The answer must be the full listing, retyped exactly.

§ Exercise input:
▼
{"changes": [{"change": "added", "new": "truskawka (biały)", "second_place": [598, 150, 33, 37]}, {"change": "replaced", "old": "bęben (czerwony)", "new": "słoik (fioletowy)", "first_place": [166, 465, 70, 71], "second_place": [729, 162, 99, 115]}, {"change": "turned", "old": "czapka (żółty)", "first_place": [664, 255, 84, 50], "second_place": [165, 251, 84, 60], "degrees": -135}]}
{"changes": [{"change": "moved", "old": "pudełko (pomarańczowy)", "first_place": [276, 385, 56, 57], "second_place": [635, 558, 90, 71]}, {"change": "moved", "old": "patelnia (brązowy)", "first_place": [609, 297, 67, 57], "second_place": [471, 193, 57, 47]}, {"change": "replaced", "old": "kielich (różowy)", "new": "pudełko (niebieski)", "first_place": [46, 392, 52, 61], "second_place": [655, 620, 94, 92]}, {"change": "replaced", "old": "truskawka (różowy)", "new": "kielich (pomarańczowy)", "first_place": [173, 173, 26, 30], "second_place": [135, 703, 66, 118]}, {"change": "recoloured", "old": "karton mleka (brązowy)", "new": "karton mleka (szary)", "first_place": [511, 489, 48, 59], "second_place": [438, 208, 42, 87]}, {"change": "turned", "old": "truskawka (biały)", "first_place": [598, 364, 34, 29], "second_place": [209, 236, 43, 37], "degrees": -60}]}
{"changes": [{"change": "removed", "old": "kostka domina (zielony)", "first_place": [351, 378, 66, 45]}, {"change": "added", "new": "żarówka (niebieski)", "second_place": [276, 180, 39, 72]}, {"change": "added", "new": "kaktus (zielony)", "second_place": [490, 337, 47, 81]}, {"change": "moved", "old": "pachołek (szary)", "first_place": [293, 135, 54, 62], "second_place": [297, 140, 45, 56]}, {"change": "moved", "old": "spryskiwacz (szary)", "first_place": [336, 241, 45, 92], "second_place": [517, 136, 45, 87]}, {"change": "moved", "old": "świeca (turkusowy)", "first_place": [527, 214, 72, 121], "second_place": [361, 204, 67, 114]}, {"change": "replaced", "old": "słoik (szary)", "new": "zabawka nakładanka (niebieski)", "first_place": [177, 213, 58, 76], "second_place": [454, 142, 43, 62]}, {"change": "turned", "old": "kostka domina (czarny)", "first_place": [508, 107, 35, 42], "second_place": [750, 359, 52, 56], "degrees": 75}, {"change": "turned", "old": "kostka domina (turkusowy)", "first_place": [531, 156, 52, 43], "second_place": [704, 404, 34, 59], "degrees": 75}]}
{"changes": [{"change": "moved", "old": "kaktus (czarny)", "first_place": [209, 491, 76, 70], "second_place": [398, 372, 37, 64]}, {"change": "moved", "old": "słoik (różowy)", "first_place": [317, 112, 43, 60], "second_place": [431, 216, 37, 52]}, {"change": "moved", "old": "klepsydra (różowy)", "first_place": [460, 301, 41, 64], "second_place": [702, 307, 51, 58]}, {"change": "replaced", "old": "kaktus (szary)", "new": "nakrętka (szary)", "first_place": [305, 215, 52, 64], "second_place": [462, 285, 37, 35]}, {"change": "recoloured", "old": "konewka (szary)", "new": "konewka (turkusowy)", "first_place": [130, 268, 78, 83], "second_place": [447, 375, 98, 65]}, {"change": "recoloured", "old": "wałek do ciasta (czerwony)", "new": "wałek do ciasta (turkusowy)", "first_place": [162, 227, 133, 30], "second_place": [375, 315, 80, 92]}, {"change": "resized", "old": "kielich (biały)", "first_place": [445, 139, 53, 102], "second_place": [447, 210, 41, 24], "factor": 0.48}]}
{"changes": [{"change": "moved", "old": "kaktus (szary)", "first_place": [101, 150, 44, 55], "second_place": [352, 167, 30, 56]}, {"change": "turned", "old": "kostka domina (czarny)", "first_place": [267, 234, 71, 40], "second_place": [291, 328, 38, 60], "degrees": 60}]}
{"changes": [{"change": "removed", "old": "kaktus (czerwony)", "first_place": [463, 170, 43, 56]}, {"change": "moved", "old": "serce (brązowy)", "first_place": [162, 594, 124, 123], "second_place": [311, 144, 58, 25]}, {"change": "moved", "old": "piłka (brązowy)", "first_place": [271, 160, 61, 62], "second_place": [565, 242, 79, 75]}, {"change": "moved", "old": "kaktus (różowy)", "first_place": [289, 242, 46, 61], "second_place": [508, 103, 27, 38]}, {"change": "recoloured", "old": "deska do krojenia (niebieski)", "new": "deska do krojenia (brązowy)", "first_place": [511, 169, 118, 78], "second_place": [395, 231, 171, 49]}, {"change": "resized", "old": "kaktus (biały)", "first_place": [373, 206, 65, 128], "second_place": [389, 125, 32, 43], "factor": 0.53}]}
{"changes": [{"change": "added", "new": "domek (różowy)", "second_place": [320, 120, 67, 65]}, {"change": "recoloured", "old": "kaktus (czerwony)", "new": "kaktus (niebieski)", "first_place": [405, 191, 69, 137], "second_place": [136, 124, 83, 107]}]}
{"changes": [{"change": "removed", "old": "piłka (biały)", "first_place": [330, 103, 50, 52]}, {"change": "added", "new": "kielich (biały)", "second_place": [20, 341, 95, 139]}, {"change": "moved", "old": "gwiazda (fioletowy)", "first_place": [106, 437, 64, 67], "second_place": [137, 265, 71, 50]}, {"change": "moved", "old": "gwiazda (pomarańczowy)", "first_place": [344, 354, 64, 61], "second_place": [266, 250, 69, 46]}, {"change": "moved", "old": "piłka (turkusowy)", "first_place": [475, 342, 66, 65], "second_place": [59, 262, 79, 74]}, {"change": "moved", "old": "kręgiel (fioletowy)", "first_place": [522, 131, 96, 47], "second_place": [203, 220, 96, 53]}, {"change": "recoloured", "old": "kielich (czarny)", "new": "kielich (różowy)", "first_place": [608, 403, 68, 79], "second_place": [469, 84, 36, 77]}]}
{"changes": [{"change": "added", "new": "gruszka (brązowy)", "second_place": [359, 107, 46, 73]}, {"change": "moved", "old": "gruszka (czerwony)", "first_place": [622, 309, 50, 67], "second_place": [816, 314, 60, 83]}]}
▲
§ Output of the task:
{"changes": [{"change": "added", "new": "truskawka (biały)", "second_place": [598, 150, 33, 37]}, {"change": "replaced", "old": "bęben (czerwony)", "new": "słoik (fioletowy)", "first_place": [166, 465, 70, 71], "second_place": [729, 162, 99, 115]}, {"change": "turned", "old": "czapka (żółty)", "first_place": [664, 255, 84, 50], "second_place": [165, 251, 84, 60], "degrees": -135}]}
{"changes": [{"change": "moved", "old": "pudełko (pomarańczowy)", "first_place": [276, 385, 56, 57], "second_place": [635, 558, 90, 71]}, {"change": "moved", "old": "patelnia (brązowy)", "first_place": [609, 297, 67, 57], "second_place": [471, 193, 57, 47]}, {"change": "replaced", "old": "kielich (różowy)", "new": "pudełko (niebieski)", "first_place": [46, 392, 52, 61], "second_place": [655, 620, 94, 92]}, {"change": "replaced", "old": "truskawka (różowy)", "new": "kielich (pomarańczowy)", "first_place": [173, 173, 26, 30], "second_place": [135, 703, 66, 118]}, {"change": "recoloured", "old": "karton mleka (brązowy)", "new": "karton mleka (szary)", "first_place": [511, 489, 48, 59], "second_place": [438, 208, 42, 87]}, {"change": "turned", "old": "truskawka (biały)", "first_place": [598, 364, 34, 29], "second_place": [209, 236, 43, 37], "degrees": -60}]}
{"changes": [{"change": "removed", "old": "kostka domina (zielony)", "first_place": [351, 378, 66, 45]}, {"change": "added", "new": "żarówka (niebieski)", "second_place": [276, 180, 39, 72]}, {"change": "added", "new": "kaktus (zielony)", "second_place": [490, 337, 47, 81]}, {"change": "moved", "old": "pachołek (szary)", "first_place": [293, 135, 54, 62], "second_place": [297, 140, 45, 56]}, {"change": "moved", "old": "spryskiwacz (szary)", "first_place": [336, 241, 45, 92], "second_place": [517, 136, 45, 87]}, {"change": "moved", "old": "świeca (turkusowy)", "first_place": [527, 214, 72, 121], "second_place": [361, 204, 67, 114]}, {"change": "replaced", "old": "słoik (szary)", "new": "zabawka nakładanka (niebieski)", "first_place": [177, 213, 58, 76], "second_place": [454, 142, 43, 62]}, {"change": "turned", "old": "kostka domina (czarny)", "first_place": [508, 107, 35, 42], "second_place": [750, 359, 52, 56], "degrees": 75}, {"change": "turned", "old": "kostka domina (turkusowy)", "first_place": [531, 156, 52, 43], "second_place": [704, 404, 34, 59], "degrees": 75}]}
{"changes": [{"change": "moved", "old": "kaktus (czarny)", "first_place": [209, 491, 76, 70], "second_place": [398, 372, 37, 64]}, {"change": "moved", "old": "słoik (różowy)", "first_place": [317, 112, 43, 60], "second_place": [431, 216, 37, 52]}, {"change": "moved", "old": "klepsydra (różowy)", "first_place": [460, 301, 41, 64], "second_place": [702, 307, 51, 58]}, {"change": "replaced", "old": "kaktus (szary)", "new": "nakrętka (szary)", "first_place": [305, 215, 52, 64], "second_place": [462, 285, 37, 35]}, {"change": "recoloured", "old": "konewka (szary)", "new": "konewka (turkusowy)", "first_place": [130, 268, 78, 83], "second_place": [447, 375, 98, 65]}, {"change": "recoloured", "old": "wałek do ciasta (czerwony)", "new": "wałek do ciasta (turkusowy)", "first_place": [162, 227, 133, 30], "second_place": [375, 315, 80, 92]}, {"change": "resized", "old": "kielich (biały)", "first_place": [445, 139, 53, 102], "second_place": [447, 210, 41, 24], "factor": 0.48}]}
{"changes": [{"change": "moved", "old": "kaktus (szary)", "first_place": [101, 150, 44, 55], "second_place": [352, 167, 30, 56]}, {"change": "turned", "old": "kostka domina (czarny)", "first_place": [267, 234, 71, 40], "second_place": [291, 328, 38, 60], "degrees": 60}]}
{"changes": [{"change": "removed", "old": "kaktus (czerwony)", "first_place": [463, 170, 43, 56]}, {"change": "moved", "old": "serce (brązowy)", "first_place": [162, 594, 124, 123], "second_place": [311, 144, 58, 25]}, {"change": "moved", "old": "piłka (brązowy)", "first_place": [271, 160, 61, 62], "second_place": [565, 242, 79, 75]}, {"change": "moved", "old": "kaktus (różowy)", "first_place": [289, 242, 46, 61], "second_place": [508, 103, 27, 38]}, {"change": "recoloured", "old": "deska do krojenia (niebieski)", "new": "deska do krojenia (brązowy)", "first_place": [511, 169, 118, 78], "second_place": [395, 231, 171, 49]}, {"change": "resized", "old": "kaktus (biały)", "first_place": [373, 206, 65, 128], "second_place": [389, 125, 32, 43], "factor": 0.53}]}
{"changes": [{"change": "added", "new": "domek (różowy)", "second_place": [320, 120, 67, 65]}, {"change": "recoloured", "old": "kaktus (czerwony)", "new": "kaktus (niebieski)", "first_place": [405, 191, 69, 137], "second_place": [136, 124, 83, 107]}]}
{"changes": [{"change": "removed", "old": "piłka (biały)", "first_place": [330, 103, 50, 52]}, {"change": "added", "new": "kielich (biały)", "second_place": [20, 341, 95, 139]}, {"change": "moved", "old": "gwiazda (fioletowy)", "first_place": [106, 437, 64, 67], "second_place": [137, 265, 71, 50]}, {"change": "moved", "old": "gwiazda (pomarańczowy)", "first_place": [344, 354, 64, 61], "second_place": [266, 250, 69, 46]}, {"change": "moved", "old": "piłka (turkusowy)", "first_place": [475, 342, 66, 65], "second_place": [59, 262, 79, 74]}, {"change": "moved", "old": "kręgiel (fioletowy)", "first_place": [522, 131, 96, 47], "second_place": [203, 220, 96, 53]}, {"change": "recoloured", "old": "kielich (czarny)", "new": "kielich (różowy)", "first_place": [608, 403, 68, 79], "second_place": [469, 84, 36, 77]}]}
{"changes": [{"change": "added", "new": "gruszka (brązowy)", "second_place": [359, 107, 46, 73]}, {"change": "moved", "old": "gruszka (czerwony)", "first_place": [622, 309, 50, 67], "second_place": [816, 314, 60, 83]}]}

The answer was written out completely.